Top of INPUT DATA

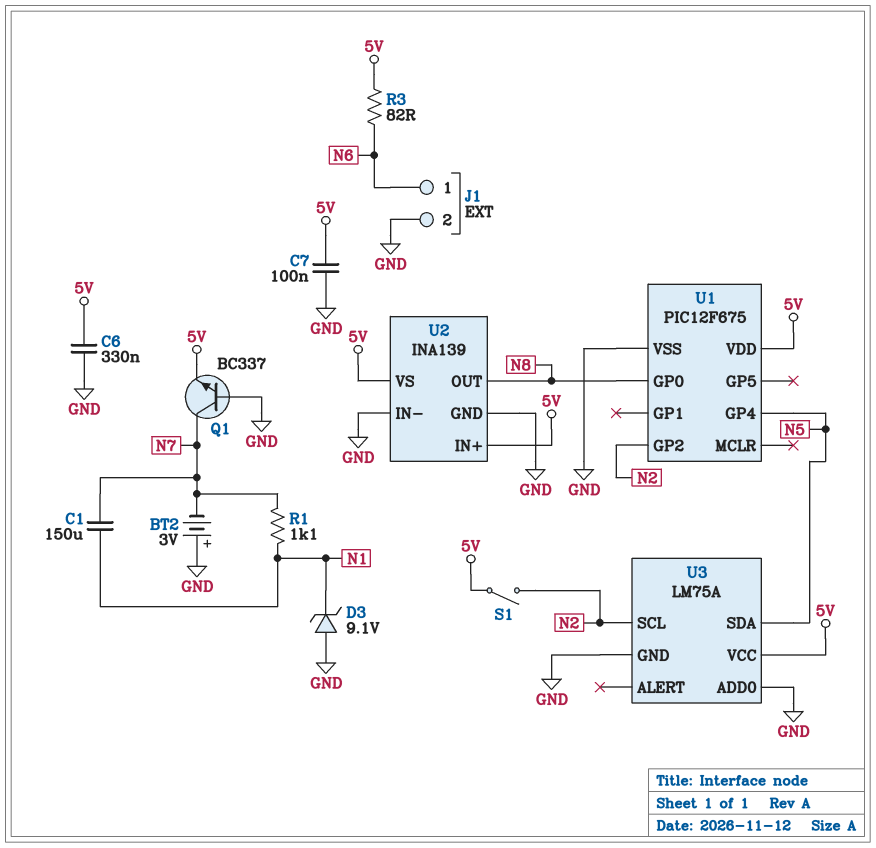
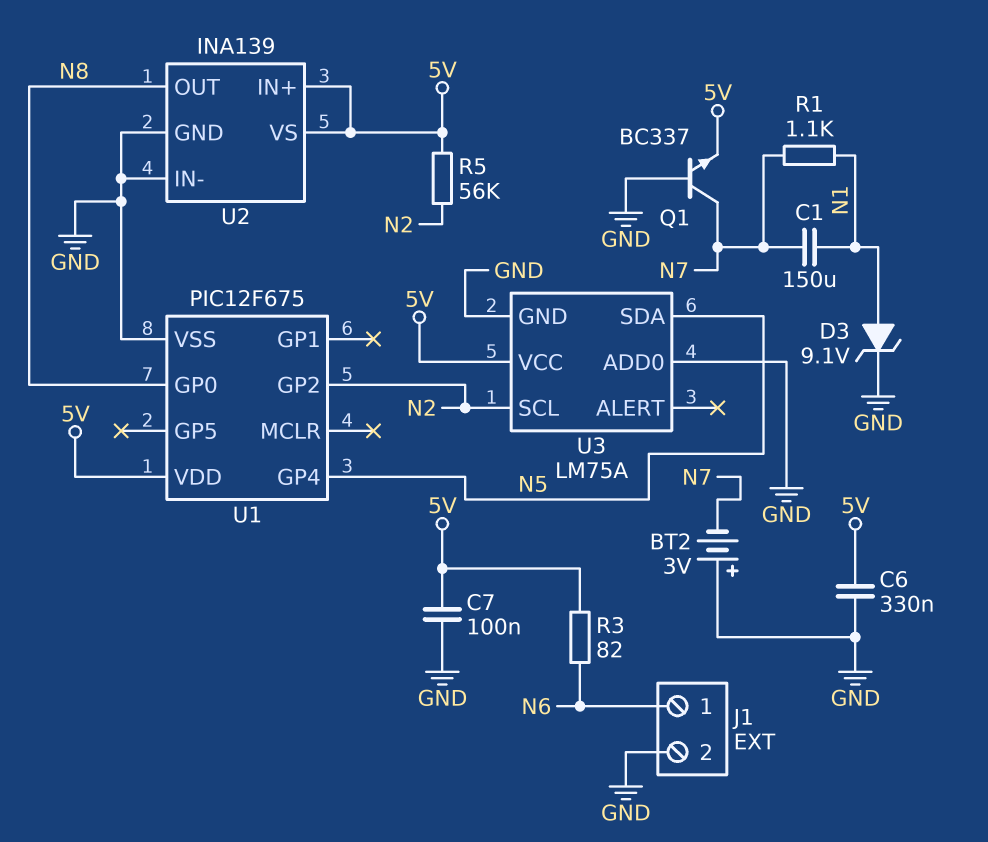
D3: zener 9.1V (A GND, K N1) -> zener 9.1V (A N1, K GND)
R5: none -> 56k (5V, N2)
S1: switch (5V, N2) -> none

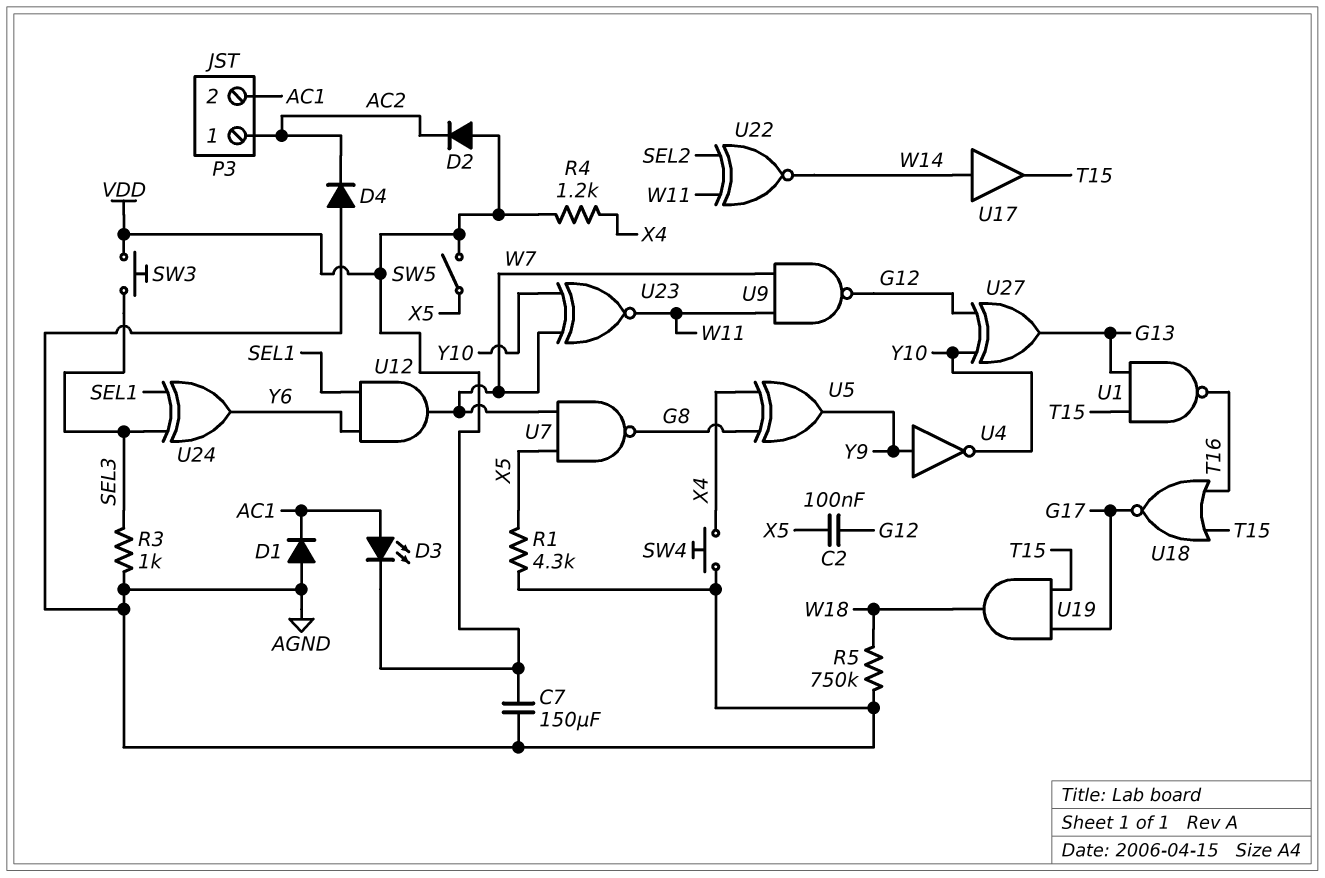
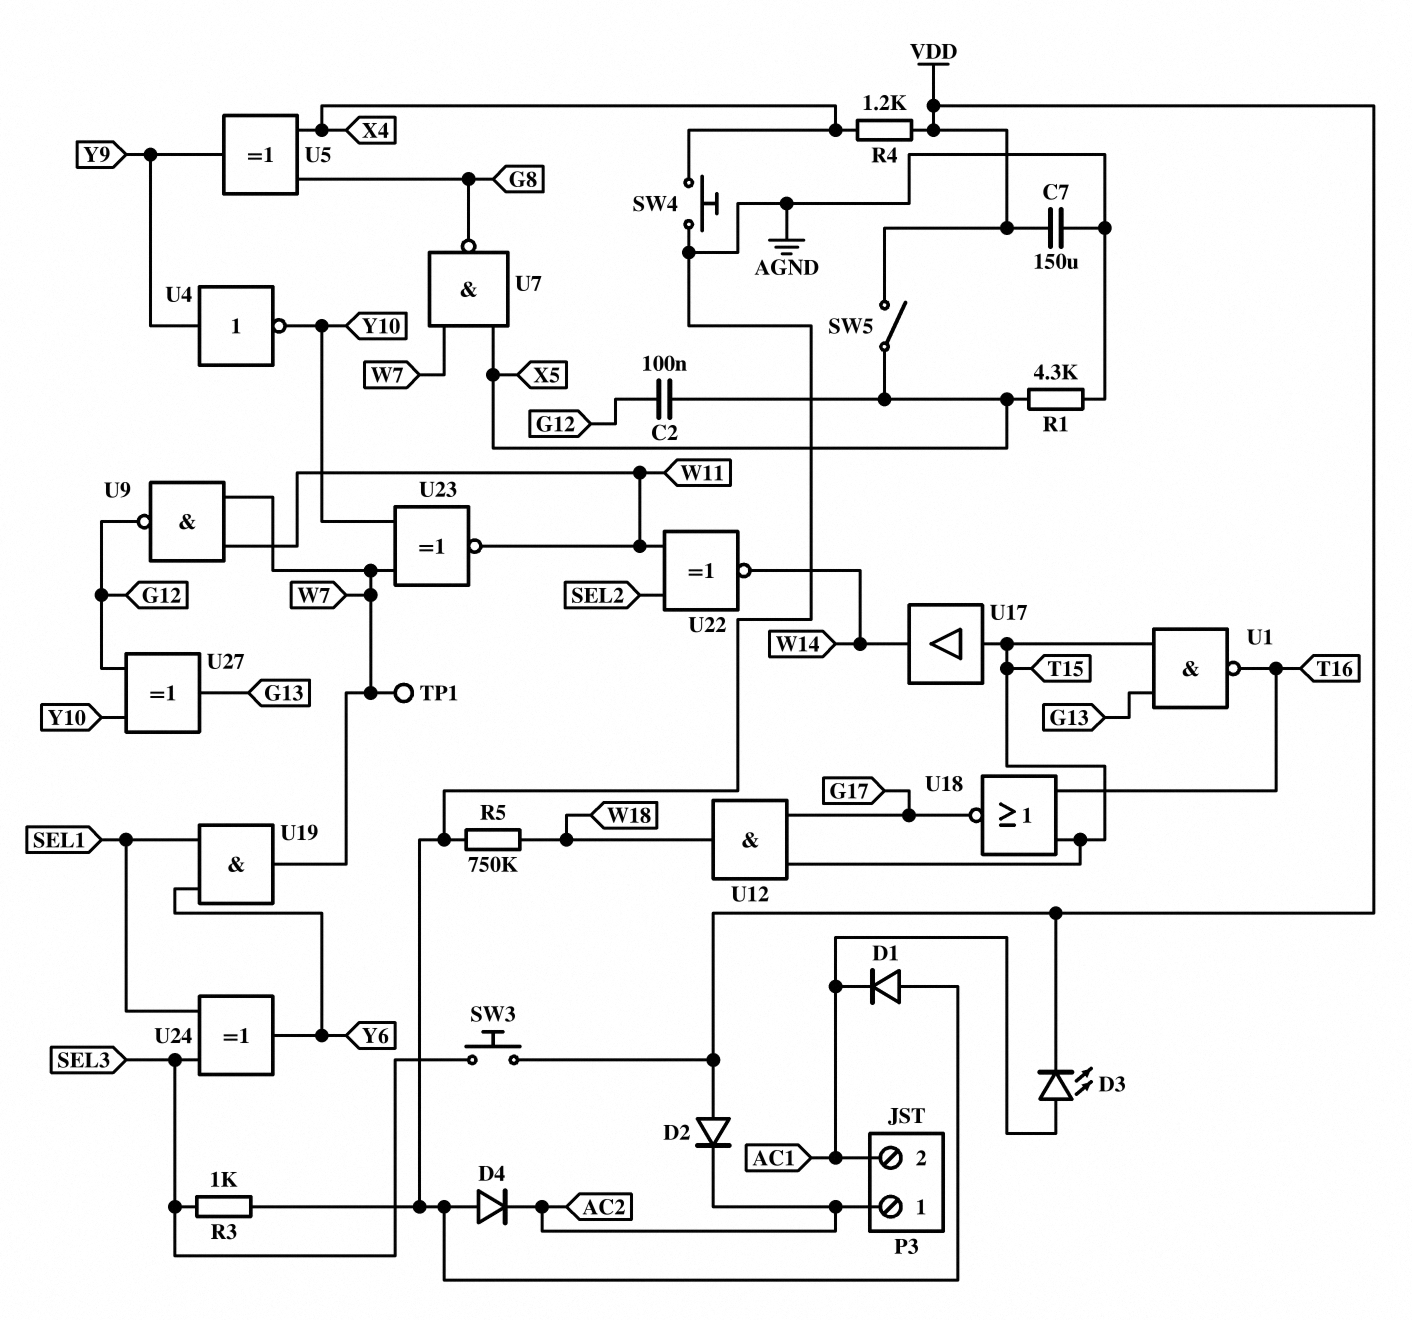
TP1: none -> test point (W7)
U12: AND (in SEL1, in Y6, out W7) -> AND (in G17, in T15, out W18)
U17: buffer (in W14, out T15) -> buffer (in T15, out W14)
U19: AND (in G17, in T15, out W18) -> AND (in SEL1, in Y6, out W7)

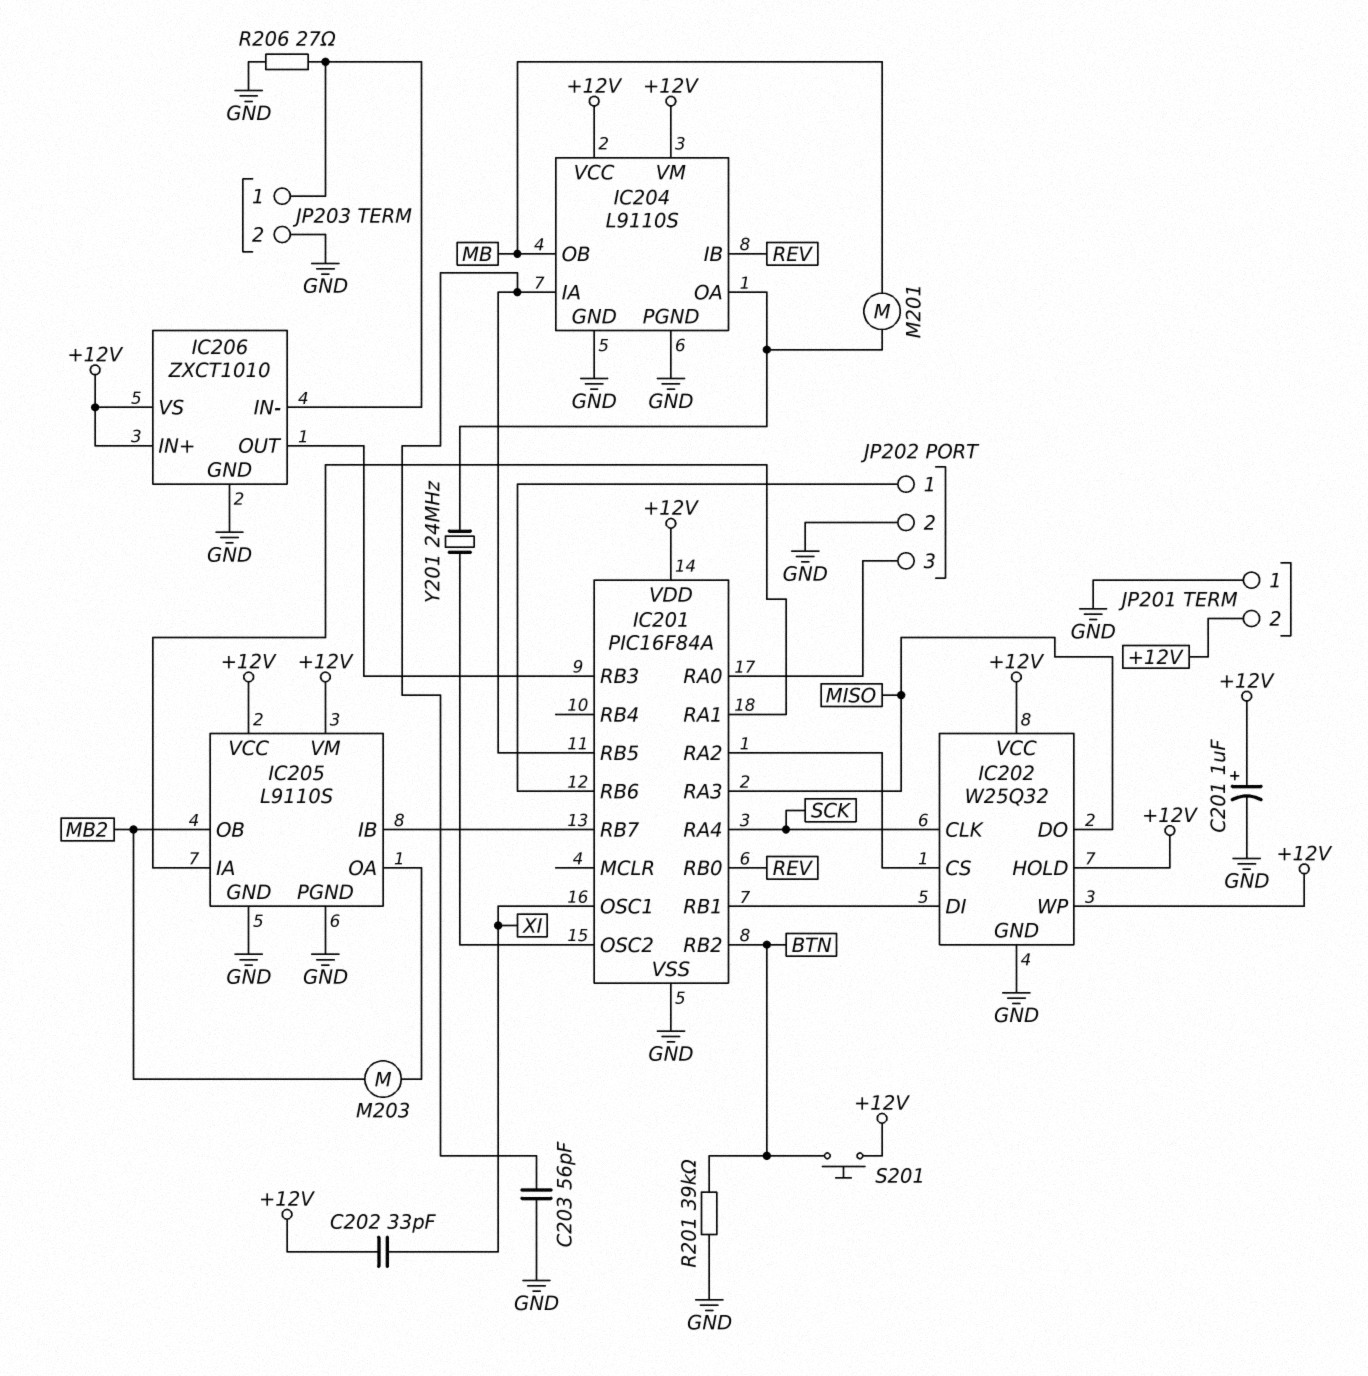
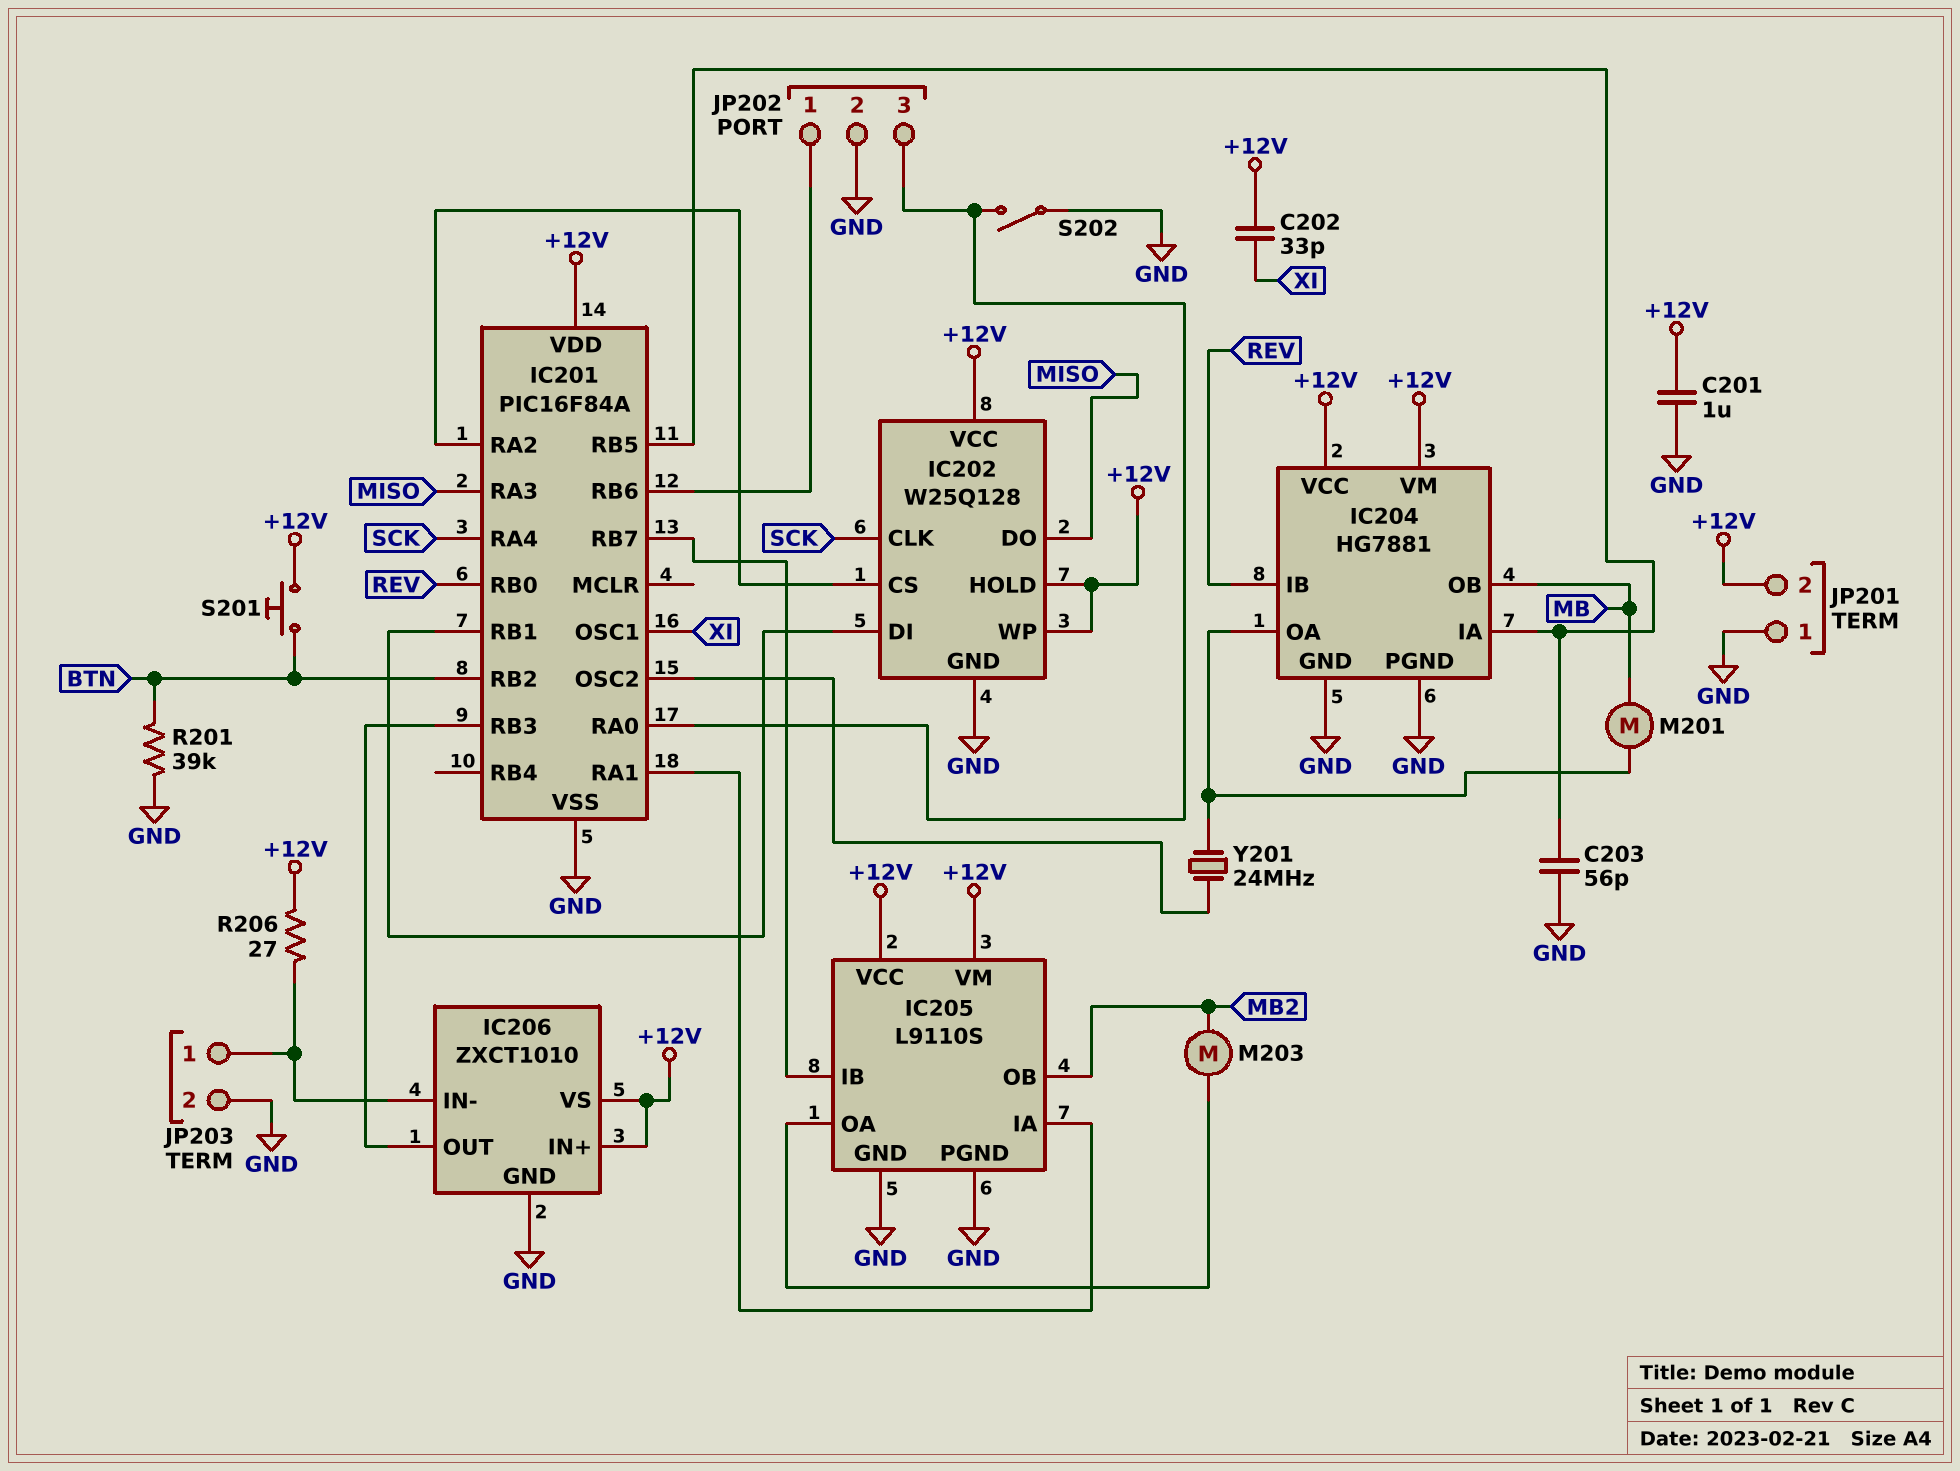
C201: 1uF (plus +12V, minus GND) -> 1uF (+12V, GND)
IC202: W25Q32 -> W25Q128
IC204: L9110S -> HG7881
R206: 27 (GND, IC206/IN-) -> 27 (+12V, IC206/IN-)
S202: none -> switch (GND, IC201/RA0)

Bottom of INPUT DATA

§ **ASSIGNED TASK**
Print exactly the lines between the line with "R206: 27 (GND, IC206/IN-)" and the final line of the records above, both included.

§ **YOUR RESPONSE**
R206: 27 (GND, IC206/IN-) -> 27 (+12V, IC206/IN-)
S202: none -> switch (GND, IC201/RA0)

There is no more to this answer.